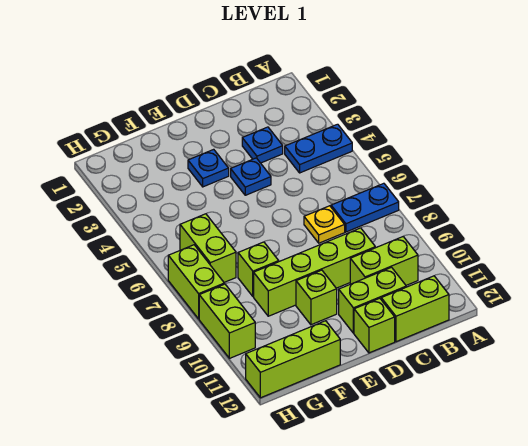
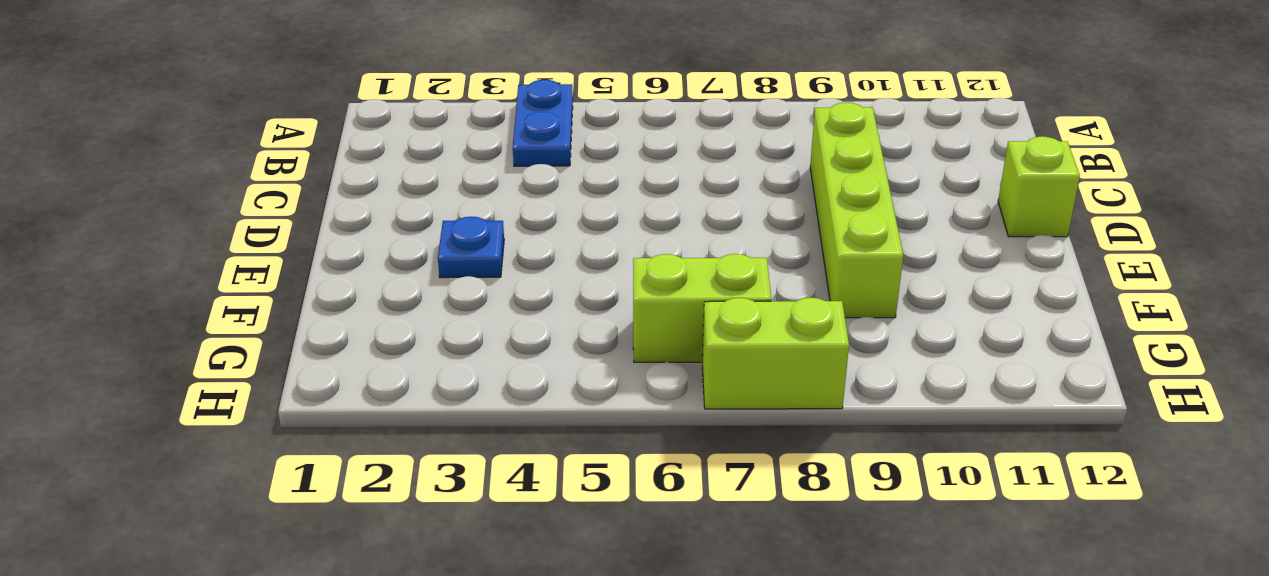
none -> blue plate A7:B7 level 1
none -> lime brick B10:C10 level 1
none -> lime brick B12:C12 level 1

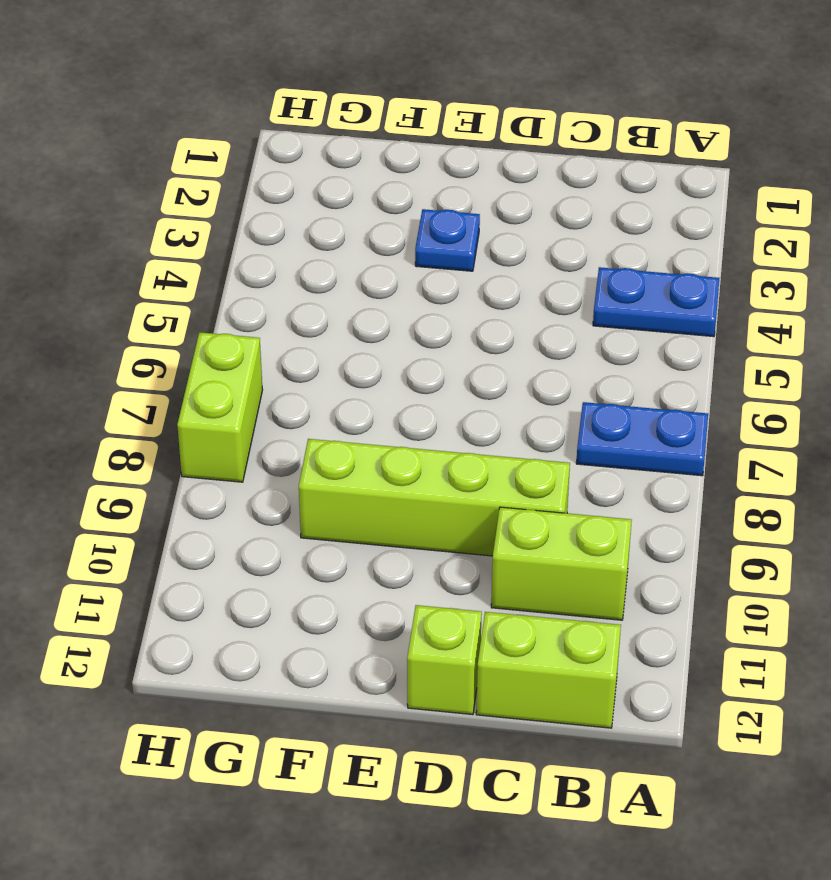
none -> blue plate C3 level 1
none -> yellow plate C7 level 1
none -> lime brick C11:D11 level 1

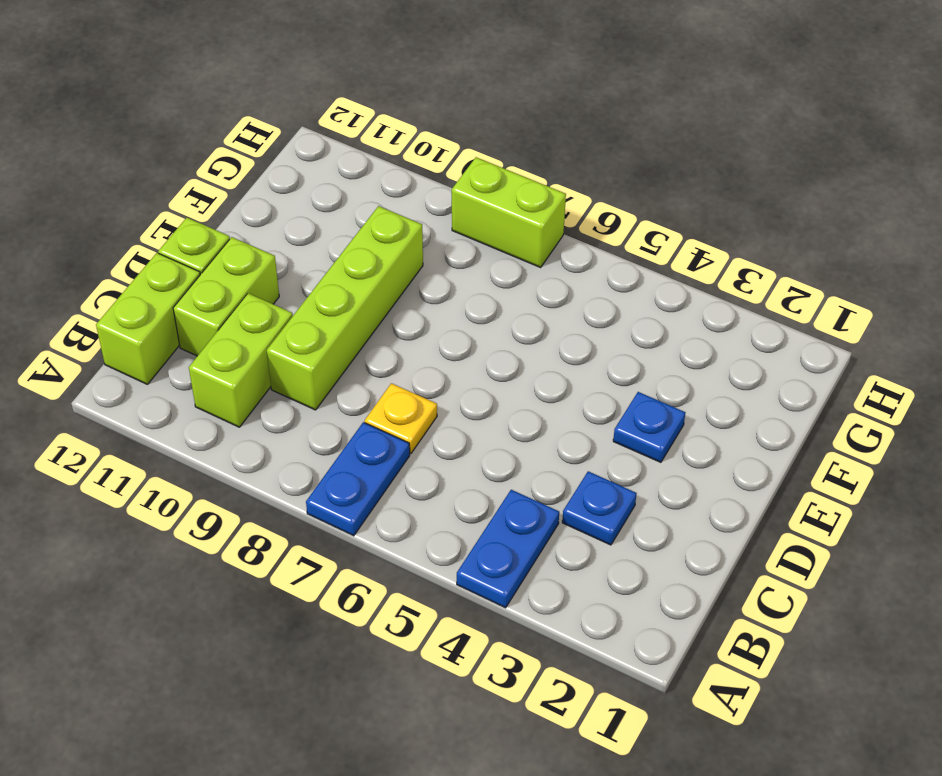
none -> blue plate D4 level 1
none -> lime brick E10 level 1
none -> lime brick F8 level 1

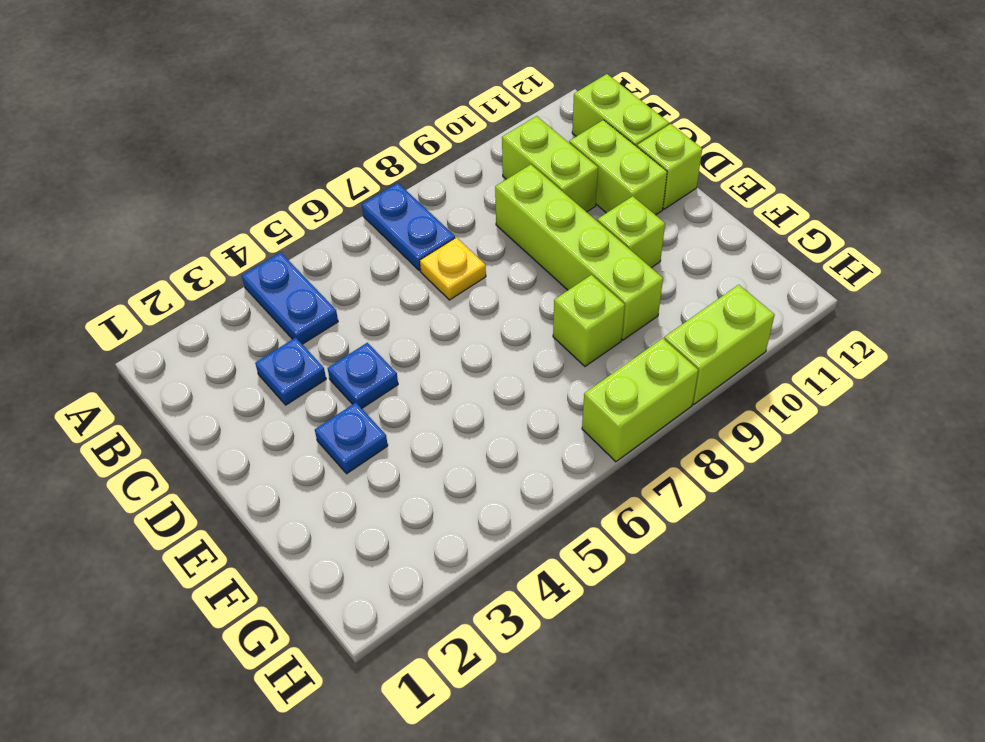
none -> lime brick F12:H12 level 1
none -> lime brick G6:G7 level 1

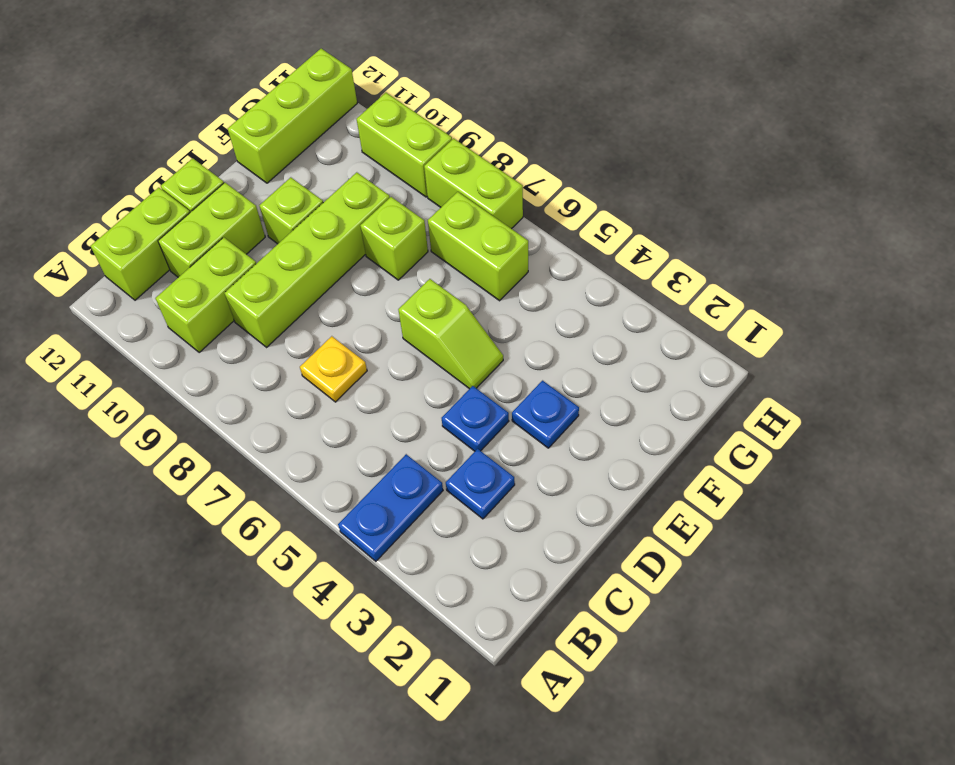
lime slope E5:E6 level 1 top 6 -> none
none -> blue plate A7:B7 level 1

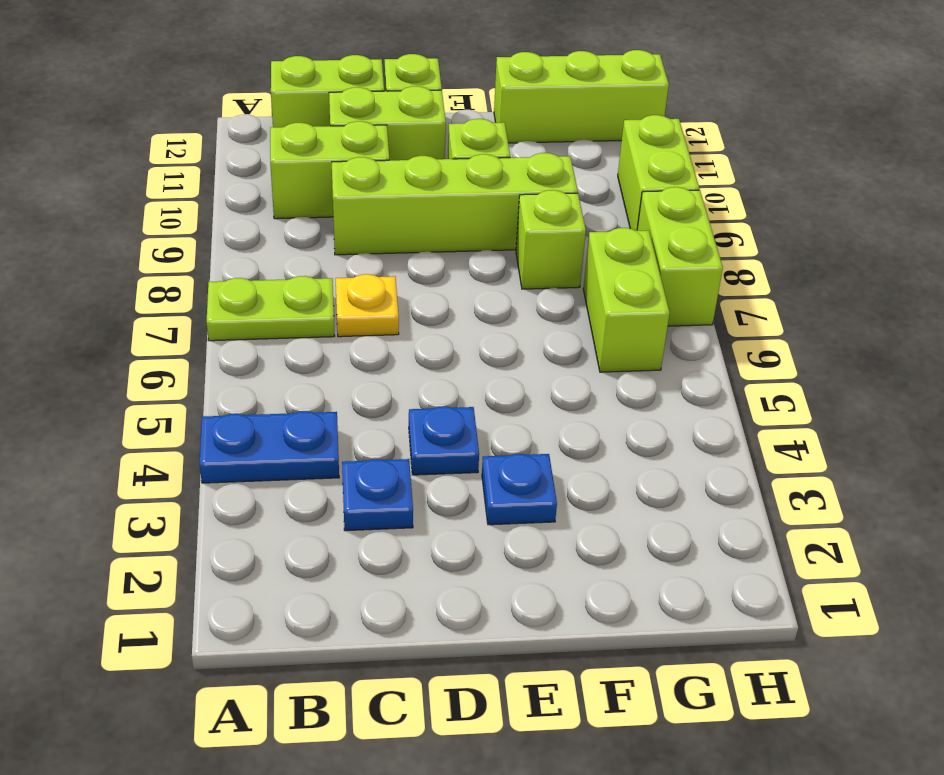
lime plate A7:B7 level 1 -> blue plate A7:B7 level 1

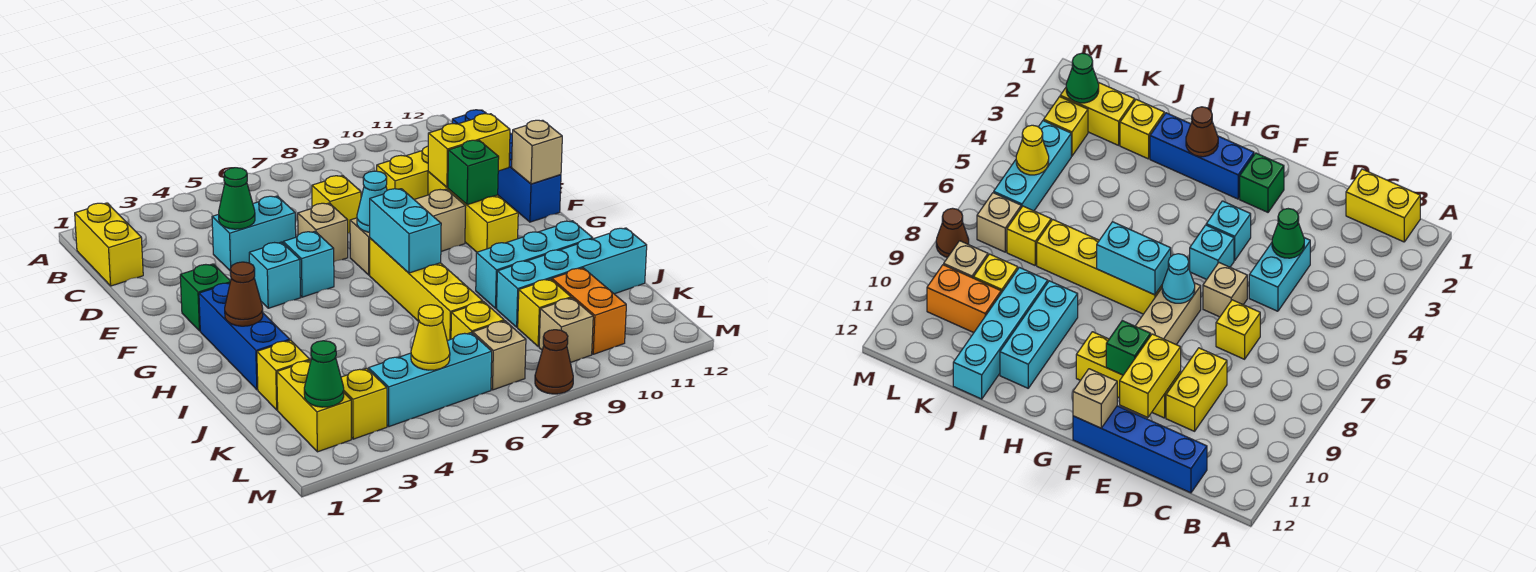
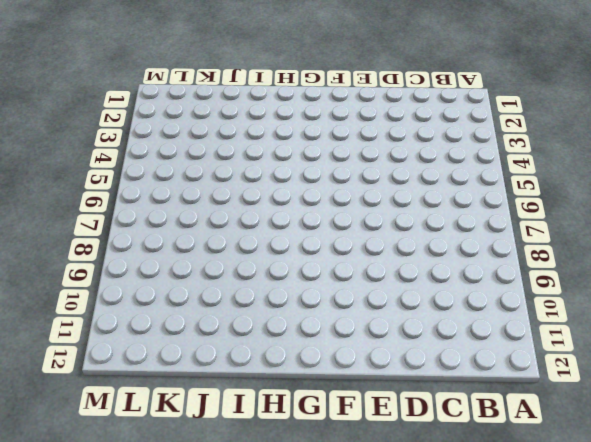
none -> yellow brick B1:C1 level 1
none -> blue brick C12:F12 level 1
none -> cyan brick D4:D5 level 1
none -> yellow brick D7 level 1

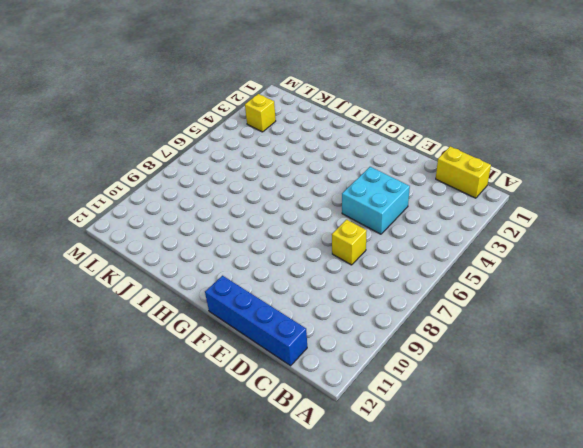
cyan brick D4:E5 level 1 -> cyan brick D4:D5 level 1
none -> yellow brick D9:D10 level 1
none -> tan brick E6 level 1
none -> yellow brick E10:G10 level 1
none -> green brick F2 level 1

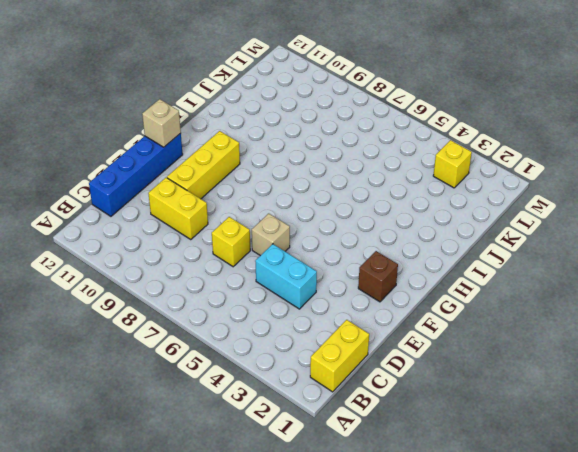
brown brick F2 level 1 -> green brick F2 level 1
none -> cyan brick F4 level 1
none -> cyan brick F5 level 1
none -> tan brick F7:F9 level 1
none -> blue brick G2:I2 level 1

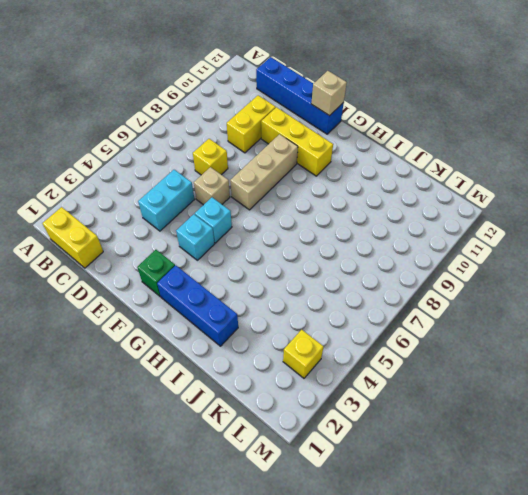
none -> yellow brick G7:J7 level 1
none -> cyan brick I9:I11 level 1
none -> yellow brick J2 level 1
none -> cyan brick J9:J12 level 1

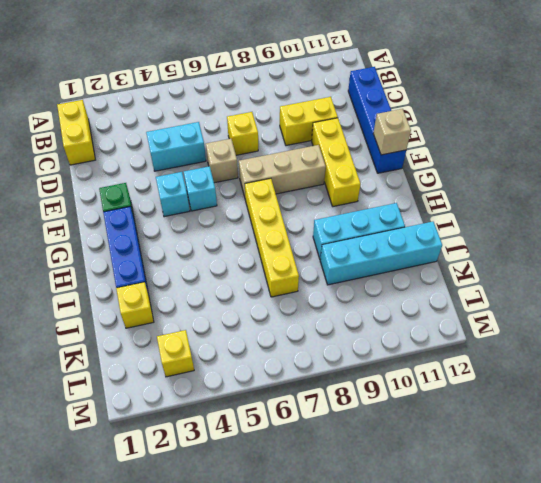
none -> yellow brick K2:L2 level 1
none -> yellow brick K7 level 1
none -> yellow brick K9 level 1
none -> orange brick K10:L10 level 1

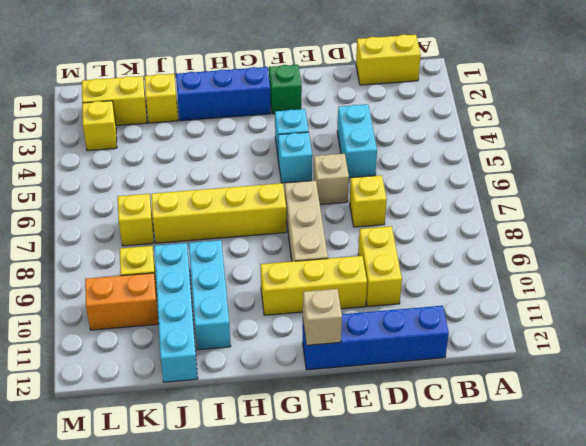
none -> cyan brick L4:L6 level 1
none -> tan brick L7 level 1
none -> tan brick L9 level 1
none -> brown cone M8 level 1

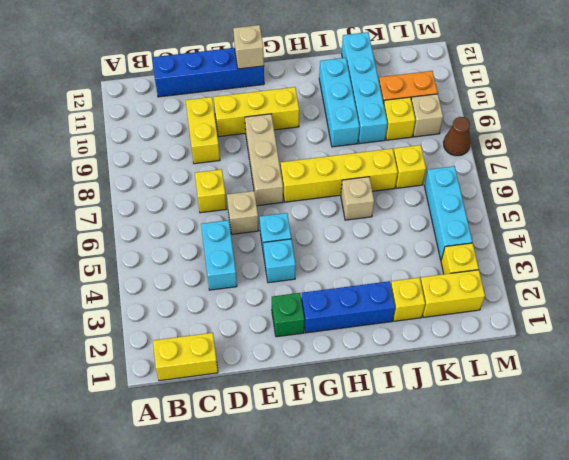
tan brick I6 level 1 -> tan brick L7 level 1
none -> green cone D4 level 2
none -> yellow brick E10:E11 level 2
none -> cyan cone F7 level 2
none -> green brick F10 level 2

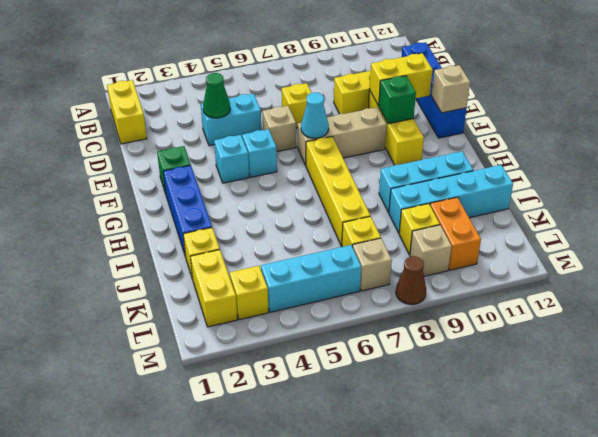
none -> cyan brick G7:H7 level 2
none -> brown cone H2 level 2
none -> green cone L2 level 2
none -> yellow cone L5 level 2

• • • • • • •

### Exercise details
Starting at the line with "none -> lime brick B12:C12 level 1" and finishing at the line with "lime plate A7:B7", copy the material above exactly, both lines included. Nothing else goes in, and no pictures.

### Solution for this exercise
none -> lime brick B12:C12 level 1

none -> blue plate C3 level 1
none -> yellow plate C7 level 1
none -> lime brick C11:D11 level 1

none -> blue plate D4 level 1
none -> lime brick E10 level 1
none -> lime brick F8 level 1

none -> lime brick F12:H12 level 1
none -> lime brick G6:G7 level 1

lime slope E5:E6 level 1 top 6 -> none
none -> blue plate A7:B7 level 1

lime plate A7:B7 level 1 -> blue plate A7:B7 level 1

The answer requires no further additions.